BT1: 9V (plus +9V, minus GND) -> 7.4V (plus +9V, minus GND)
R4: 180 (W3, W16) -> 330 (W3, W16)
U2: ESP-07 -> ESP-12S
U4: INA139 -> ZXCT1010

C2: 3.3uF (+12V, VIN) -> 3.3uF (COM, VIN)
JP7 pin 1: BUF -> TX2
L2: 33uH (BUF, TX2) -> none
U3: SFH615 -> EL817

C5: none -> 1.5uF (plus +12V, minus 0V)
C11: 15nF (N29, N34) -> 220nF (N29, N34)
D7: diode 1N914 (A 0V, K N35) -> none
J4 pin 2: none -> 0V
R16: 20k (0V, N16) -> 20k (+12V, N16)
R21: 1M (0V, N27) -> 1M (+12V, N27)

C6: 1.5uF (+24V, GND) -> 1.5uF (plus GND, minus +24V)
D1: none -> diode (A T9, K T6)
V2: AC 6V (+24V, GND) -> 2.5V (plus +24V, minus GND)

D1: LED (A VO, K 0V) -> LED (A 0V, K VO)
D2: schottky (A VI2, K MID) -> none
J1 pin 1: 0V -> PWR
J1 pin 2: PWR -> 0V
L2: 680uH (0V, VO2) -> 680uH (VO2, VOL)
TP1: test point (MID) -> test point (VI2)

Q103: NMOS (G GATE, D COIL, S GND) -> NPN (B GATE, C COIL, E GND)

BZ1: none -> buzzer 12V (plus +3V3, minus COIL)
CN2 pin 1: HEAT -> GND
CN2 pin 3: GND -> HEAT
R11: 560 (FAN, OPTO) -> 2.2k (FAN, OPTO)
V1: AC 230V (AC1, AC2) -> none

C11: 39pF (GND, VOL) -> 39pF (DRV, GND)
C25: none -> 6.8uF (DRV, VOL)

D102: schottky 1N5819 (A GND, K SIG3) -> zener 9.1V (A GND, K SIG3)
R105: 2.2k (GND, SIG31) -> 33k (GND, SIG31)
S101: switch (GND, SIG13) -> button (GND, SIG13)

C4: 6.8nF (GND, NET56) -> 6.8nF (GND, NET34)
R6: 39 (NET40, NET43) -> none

> _WHAT IS EXPECTED_
Within the material above, copy exactly the lines from the line that holds "U3: SFH615 -> EL817" up to and including the line that holds "D1: none -> diode (A T9, K T6)".

> _EXPECTED ANSWER_
U3: SFH615 -> EL817

C5: none -> 1.5uF (plus +12V, minus 0V)
C11: 15nF (N29, N34) -> 220nF (N29, N34)
D7: diode 1N914 (A 0V, K N35) -> none
J4 pin 2: none -> 0V
R16: 20k (0V, N16) -> 20k (+12V, N16)
R21: 1M (0V, N27) -> 1M (+12V, N27)

C6: 1.5uF (+24V, GND) -> 1.5uF (plus GND, minus +24V)
D1: none -> diode (A T9, K T6)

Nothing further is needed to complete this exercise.